REQUEST →
Only the lines that hold the word "camera" are wanted from this listing.

RAW DATA →

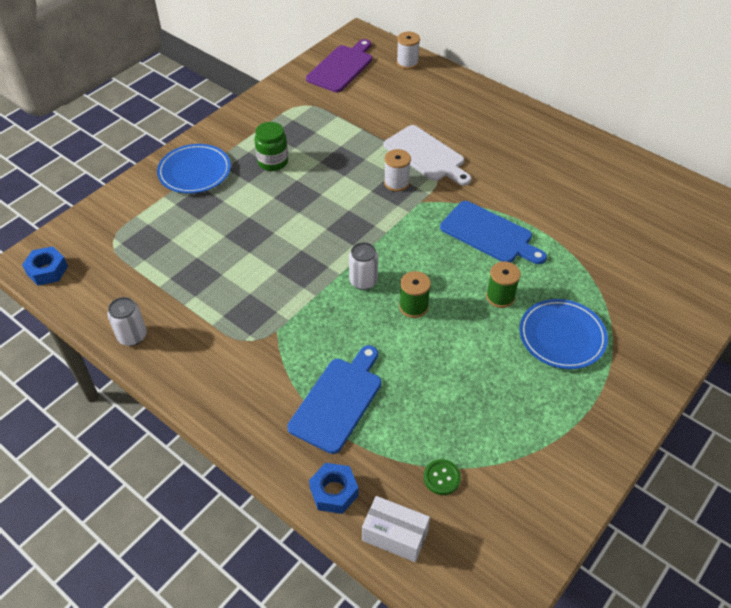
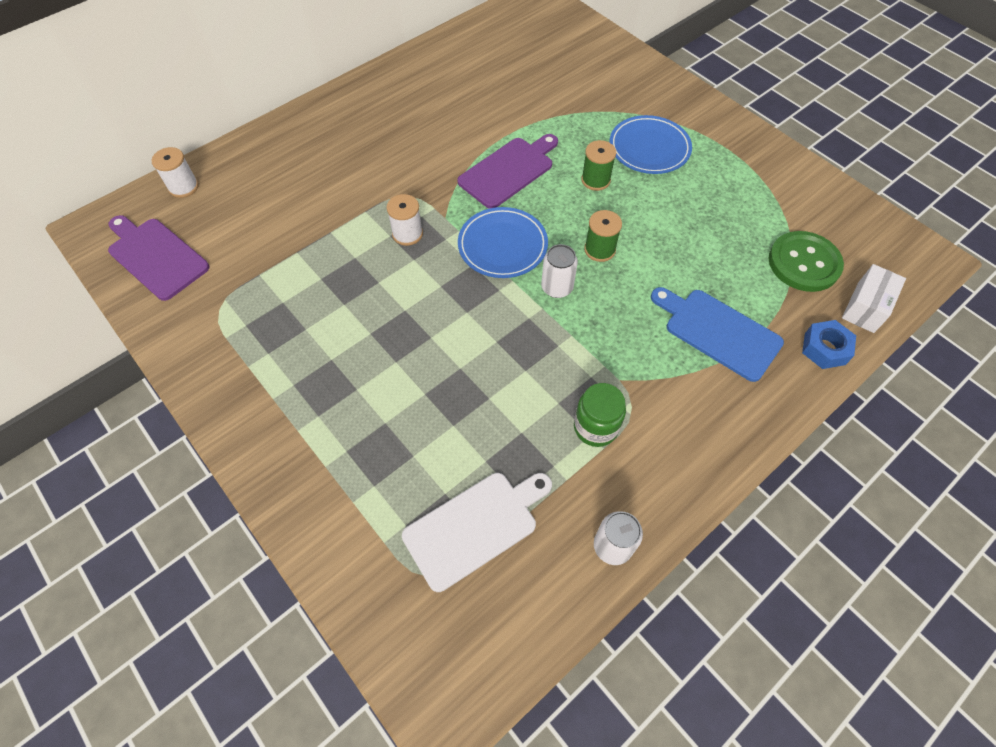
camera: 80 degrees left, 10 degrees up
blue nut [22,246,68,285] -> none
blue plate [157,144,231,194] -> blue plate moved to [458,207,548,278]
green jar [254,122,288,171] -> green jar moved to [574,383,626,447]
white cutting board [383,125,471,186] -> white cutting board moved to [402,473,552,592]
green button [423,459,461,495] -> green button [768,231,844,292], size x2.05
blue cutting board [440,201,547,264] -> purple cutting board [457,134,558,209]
---
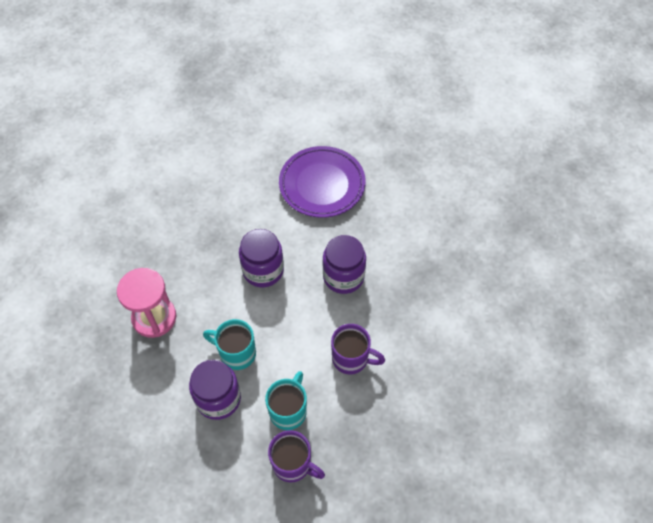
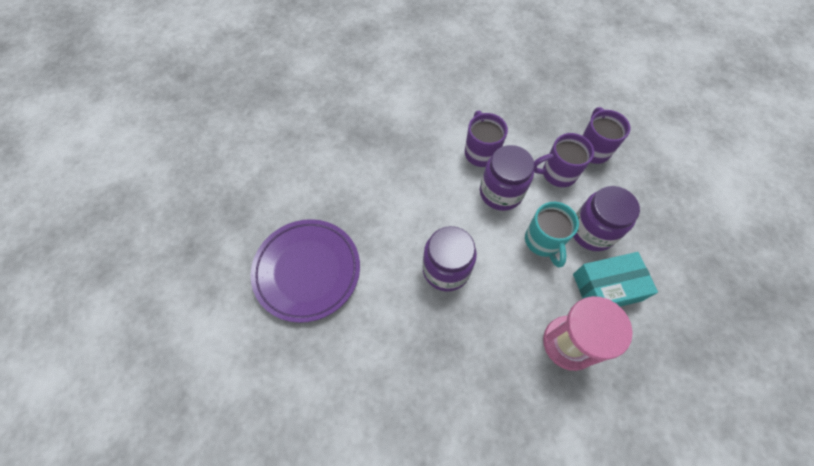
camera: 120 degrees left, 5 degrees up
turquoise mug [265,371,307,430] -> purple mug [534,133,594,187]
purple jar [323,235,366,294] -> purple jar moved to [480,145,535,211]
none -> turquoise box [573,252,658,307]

ANSWER BELOW →
camera: 80 degrees left, 10 degrees up
camera: 120 degrees left, 5 degrees up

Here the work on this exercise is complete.